Segment Start: Data below
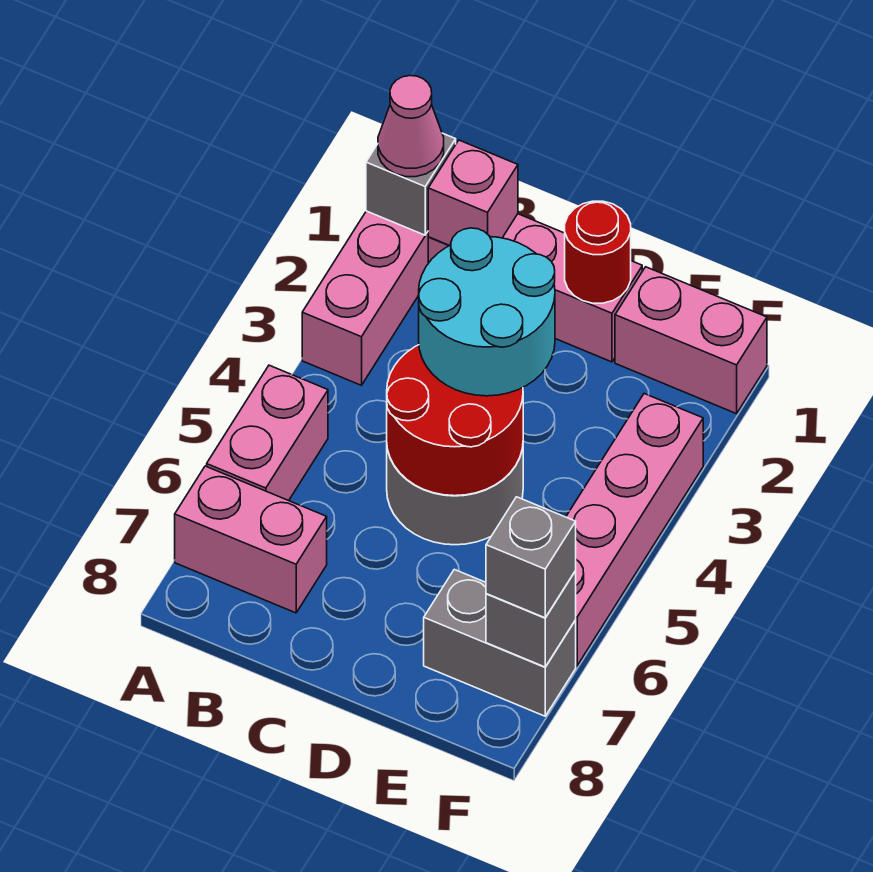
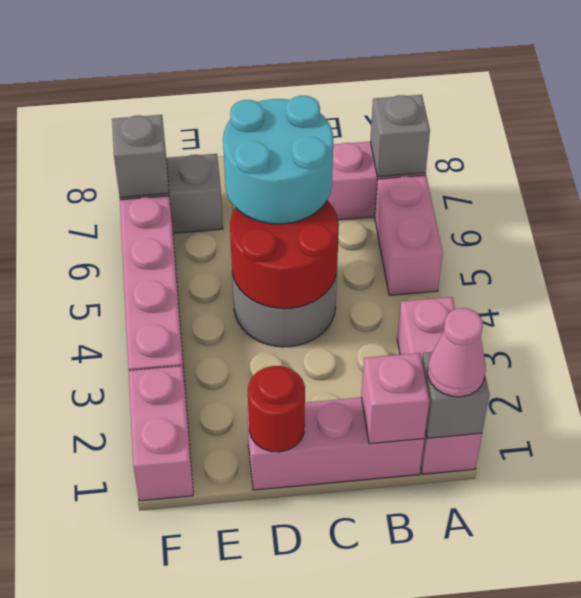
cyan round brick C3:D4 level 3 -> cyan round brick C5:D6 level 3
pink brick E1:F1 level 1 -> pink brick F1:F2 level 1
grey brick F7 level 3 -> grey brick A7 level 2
Segment End: Data below
Work task -> An exact restatement of the lines from the one with "pink brick E1:F1" through the last line of the data is the only acceptable answer.

Response for this exercise ->
pink brick E1:F1 level 1 -> pink brick F1:F2 level 1
grey brick F7 level 3 -> grey brick A7 level 2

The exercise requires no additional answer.